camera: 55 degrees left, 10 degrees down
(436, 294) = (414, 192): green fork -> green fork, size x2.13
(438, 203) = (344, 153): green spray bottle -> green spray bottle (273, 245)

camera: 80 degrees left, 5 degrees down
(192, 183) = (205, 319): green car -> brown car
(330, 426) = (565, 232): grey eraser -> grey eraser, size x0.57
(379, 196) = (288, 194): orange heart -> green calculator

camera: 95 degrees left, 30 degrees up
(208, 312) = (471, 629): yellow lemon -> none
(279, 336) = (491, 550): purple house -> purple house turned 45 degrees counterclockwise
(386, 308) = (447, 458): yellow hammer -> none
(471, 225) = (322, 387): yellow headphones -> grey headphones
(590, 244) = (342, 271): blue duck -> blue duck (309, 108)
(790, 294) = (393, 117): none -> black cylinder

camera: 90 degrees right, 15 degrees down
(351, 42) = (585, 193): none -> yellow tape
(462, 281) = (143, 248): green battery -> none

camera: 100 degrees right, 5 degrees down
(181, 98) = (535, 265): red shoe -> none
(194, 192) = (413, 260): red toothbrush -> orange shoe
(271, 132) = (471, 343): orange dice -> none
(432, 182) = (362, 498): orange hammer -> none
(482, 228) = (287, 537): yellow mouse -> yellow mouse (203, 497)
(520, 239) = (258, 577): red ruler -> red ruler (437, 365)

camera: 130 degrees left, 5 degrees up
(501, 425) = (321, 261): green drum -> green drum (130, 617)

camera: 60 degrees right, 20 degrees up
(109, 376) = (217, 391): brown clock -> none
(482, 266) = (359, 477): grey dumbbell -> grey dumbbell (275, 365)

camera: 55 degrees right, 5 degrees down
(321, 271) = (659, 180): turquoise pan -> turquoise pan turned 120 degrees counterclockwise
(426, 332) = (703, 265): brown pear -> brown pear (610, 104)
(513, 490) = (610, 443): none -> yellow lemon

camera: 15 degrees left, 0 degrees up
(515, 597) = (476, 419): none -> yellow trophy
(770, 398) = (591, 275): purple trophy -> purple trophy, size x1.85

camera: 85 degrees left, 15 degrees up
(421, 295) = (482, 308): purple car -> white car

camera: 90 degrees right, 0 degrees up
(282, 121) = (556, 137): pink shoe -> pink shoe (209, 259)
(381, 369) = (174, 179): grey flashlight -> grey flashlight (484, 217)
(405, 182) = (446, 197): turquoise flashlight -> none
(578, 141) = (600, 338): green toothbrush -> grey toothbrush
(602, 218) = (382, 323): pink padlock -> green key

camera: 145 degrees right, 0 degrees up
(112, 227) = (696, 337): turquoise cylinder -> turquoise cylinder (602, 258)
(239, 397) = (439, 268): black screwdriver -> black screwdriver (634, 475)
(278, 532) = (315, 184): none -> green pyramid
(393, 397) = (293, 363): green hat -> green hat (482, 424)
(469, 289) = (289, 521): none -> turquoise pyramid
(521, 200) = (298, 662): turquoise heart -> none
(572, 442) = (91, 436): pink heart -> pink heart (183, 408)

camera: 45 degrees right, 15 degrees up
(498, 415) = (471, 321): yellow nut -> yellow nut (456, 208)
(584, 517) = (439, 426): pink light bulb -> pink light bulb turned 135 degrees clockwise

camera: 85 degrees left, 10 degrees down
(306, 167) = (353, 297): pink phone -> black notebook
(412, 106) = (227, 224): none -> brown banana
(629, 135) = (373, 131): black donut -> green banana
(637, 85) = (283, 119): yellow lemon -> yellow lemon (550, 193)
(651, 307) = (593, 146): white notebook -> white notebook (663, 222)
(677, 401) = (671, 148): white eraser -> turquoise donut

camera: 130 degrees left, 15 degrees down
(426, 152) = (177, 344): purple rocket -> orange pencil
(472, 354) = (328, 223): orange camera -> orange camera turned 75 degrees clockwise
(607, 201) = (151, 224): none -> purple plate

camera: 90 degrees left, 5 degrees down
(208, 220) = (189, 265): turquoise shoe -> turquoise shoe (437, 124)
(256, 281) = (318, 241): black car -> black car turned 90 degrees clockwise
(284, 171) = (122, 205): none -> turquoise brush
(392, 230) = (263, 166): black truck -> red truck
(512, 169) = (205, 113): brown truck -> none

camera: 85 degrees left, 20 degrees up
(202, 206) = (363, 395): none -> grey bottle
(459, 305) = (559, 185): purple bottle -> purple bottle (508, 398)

----

#### Assigned task:
Output the line holding "(392, 230) = (263, 166): black", then every later line through the end of the records above, exactly as given and nothing else.

#### Result below:
(392, 230) = (263, 166): black truck -> red truck
(512, 169) = (205, 113): brown truck -> none

camera: 85 degrees left, 20 degrees up
(202, 206) = (363, 395): none -> grey bottle
(459, 305) = (559, 185): purple bottle -> purple bottle (508, 398)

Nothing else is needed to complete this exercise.